START Material for this exercise
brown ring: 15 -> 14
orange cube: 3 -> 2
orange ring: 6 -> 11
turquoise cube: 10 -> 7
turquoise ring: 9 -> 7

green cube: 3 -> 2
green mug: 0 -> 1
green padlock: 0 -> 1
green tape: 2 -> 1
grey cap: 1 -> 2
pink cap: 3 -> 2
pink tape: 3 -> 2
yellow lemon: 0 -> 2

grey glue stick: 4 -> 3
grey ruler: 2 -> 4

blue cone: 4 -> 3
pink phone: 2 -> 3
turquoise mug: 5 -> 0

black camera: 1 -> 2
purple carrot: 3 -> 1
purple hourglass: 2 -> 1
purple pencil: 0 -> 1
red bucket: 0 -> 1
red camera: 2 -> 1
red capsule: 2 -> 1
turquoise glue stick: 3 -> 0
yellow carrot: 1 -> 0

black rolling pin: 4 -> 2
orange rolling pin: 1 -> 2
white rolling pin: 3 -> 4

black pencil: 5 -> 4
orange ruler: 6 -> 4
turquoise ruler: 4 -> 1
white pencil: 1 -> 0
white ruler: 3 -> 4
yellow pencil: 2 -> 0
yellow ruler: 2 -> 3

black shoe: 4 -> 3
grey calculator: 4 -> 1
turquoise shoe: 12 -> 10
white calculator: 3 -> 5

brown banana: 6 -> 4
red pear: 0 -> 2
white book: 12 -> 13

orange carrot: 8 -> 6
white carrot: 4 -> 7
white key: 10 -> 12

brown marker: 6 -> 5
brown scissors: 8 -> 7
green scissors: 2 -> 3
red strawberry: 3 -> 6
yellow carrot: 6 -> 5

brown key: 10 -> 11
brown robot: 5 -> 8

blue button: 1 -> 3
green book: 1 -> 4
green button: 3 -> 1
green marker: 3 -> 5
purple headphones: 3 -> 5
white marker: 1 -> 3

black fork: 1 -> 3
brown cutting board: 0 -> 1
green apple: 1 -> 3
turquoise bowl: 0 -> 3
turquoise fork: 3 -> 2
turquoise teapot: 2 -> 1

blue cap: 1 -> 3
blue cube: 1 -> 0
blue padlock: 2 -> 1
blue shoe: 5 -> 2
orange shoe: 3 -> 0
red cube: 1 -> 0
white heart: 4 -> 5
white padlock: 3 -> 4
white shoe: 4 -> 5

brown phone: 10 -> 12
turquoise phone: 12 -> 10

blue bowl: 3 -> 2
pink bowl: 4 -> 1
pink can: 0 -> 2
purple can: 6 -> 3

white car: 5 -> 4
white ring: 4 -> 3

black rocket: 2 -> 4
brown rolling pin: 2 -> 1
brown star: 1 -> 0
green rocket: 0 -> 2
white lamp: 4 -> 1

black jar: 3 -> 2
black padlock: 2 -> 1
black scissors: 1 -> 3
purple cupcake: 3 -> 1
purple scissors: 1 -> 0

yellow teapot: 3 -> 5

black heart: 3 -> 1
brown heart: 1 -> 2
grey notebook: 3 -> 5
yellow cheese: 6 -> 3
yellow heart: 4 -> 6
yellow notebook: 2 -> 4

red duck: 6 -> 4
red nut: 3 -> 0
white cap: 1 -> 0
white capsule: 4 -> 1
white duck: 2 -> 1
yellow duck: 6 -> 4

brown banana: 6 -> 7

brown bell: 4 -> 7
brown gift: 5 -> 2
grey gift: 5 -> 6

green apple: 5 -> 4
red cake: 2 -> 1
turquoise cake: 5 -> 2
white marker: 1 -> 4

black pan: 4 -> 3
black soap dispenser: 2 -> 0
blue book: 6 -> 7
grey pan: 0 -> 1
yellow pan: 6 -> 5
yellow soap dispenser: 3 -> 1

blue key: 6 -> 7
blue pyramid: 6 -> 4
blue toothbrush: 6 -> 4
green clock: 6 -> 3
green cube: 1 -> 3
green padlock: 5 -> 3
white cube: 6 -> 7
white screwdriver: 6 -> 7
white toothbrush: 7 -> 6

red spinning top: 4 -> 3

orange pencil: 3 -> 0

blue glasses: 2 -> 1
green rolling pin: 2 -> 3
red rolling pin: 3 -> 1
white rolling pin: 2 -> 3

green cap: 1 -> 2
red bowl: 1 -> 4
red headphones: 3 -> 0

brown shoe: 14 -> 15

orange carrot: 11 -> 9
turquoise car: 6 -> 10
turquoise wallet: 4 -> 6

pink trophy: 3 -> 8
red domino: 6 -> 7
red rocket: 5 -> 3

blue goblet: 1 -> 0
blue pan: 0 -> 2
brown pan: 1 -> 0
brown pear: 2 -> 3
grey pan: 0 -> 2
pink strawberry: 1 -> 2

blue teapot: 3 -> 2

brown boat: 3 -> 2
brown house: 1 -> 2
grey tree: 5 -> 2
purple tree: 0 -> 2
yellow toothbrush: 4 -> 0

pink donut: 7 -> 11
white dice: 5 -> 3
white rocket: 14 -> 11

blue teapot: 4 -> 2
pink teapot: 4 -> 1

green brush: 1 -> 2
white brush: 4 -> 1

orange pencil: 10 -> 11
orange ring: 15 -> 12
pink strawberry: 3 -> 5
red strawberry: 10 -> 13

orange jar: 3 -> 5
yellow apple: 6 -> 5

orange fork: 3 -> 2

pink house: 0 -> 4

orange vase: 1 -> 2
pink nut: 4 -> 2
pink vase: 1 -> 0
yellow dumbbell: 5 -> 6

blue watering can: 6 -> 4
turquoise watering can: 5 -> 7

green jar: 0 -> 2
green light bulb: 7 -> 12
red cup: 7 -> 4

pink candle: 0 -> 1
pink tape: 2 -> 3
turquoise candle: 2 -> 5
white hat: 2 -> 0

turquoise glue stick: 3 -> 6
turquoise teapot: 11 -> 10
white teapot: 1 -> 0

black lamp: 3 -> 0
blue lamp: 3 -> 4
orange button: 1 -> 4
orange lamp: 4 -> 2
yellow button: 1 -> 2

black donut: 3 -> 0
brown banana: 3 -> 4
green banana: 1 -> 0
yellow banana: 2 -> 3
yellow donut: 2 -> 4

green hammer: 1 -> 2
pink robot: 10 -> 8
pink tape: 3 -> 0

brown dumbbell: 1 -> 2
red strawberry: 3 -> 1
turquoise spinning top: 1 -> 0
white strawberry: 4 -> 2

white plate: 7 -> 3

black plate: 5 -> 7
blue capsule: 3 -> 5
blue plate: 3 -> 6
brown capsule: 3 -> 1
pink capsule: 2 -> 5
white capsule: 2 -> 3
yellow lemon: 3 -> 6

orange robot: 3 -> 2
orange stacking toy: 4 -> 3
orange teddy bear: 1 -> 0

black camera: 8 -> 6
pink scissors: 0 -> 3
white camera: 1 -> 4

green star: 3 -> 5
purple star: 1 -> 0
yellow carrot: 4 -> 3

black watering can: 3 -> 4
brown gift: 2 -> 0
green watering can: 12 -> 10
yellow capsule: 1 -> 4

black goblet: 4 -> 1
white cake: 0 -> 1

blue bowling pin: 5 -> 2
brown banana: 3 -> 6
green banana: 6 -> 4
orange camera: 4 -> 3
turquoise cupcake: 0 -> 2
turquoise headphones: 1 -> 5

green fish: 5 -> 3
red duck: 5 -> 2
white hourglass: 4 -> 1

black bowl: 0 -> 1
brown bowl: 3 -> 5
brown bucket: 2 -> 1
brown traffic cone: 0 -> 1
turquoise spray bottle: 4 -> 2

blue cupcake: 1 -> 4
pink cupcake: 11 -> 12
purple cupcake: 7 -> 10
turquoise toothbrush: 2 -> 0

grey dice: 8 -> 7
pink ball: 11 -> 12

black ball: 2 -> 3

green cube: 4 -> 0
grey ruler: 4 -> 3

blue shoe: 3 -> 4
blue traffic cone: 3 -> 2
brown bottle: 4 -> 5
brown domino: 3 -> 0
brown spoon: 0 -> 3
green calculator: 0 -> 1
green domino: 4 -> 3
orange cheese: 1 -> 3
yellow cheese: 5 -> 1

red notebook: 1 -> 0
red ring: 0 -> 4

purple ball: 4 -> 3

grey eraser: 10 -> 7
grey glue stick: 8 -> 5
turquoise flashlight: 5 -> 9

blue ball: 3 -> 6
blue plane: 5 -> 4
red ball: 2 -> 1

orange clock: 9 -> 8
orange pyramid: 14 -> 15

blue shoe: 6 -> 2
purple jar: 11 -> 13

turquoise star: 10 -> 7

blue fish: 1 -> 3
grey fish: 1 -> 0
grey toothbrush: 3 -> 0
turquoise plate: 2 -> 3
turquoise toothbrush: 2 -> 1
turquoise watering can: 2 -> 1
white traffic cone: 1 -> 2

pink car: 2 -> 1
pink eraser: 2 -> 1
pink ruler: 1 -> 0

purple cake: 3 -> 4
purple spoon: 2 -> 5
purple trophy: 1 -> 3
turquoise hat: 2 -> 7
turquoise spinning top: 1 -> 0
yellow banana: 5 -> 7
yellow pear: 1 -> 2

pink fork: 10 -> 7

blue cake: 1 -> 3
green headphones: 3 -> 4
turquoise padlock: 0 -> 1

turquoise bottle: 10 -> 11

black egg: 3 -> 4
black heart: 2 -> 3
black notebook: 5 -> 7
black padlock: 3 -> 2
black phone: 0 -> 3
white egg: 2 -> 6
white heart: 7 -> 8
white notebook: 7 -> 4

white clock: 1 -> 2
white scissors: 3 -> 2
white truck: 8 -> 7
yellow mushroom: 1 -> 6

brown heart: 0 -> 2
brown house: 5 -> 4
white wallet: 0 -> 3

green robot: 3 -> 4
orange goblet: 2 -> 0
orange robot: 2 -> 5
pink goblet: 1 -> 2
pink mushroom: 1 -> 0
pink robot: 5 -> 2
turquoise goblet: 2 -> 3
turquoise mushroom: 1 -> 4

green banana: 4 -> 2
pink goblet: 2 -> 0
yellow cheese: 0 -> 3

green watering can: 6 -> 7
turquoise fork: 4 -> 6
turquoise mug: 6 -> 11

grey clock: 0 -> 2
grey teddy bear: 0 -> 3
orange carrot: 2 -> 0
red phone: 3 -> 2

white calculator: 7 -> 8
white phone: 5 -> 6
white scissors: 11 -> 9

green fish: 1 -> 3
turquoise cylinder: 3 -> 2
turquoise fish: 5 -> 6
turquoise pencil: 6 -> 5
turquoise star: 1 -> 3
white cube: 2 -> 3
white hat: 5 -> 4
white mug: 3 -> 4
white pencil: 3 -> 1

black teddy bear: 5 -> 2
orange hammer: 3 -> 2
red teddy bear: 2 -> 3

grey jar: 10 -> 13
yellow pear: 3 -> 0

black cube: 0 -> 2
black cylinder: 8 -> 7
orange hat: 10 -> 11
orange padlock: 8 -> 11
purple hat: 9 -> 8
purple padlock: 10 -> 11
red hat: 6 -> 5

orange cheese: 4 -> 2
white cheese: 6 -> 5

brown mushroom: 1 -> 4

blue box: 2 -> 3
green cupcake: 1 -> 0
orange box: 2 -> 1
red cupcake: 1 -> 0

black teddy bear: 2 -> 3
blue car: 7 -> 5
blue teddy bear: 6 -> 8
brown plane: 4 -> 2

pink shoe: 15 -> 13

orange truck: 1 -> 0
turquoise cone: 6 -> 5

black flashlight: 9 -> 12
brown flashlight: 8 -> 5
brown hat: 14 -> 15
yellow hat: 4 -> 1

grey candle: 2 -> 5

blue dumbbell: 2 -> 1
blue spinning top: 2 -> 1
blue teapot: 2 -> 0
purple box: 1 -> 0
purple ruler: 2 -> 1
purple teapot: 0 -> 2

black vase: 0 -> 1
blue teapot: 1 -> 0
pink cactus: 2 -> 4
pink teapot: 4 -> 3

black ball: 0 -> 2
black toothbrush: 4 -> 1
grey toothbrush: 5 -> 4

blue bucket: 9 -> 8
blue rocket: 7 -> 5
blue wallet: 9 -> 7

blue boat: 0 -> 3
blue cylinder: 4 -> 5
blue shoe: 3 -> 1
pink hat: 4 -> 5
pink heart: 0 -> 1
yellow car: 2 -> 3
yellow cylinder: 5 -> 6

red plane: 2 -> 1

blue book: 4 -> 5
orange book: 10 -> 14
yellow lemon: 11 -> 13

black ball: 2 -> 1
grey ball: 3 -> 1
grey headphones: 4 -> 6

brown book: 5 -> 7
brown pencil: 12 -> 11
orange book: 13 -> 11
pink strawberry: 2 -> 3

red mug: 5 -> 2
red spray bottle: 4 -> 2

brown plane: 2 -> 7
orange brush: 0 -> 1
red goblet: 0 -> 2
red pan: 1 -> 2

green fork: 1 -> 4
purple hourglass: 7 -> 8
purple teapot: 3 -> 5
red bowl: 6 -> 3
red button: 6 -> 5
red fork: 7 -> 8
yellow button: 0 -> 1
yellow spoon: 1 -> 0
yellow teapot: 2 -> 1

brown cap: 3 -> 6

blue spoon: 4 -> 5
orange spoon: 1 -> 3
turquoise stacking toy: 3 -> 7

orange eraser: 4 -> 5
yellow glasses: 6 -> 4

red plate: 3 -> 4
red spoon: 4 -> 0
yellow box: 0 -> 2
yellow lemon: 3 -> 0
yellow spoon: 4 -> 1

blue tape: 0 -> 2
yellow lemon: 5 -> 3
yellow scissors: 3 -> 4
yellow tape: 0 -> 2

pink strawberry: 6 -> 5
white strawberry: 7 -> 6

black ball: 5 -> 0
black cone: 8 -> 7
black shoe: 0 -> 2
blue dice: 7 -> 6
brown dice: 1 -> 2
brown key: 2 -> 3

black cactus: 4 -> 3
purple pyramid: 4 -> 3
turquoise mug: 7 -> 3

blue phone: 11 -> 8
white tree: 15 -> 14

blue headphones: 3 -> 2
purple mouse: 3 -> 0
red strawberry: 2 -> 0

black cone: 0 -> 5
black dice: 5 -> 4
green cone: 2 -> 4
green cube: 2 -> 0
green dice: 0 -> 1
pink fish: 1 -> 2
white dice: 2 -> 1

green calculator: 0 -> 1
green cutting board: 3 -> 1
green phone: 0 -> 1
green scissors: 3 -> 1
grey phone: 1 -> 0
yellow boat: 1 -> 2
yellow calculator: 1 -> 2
END Material for this exercise
▶ _Instructions to follow_: Tally the lines above that include the word "banana"; answer with the total only.

▶ _Response_: 9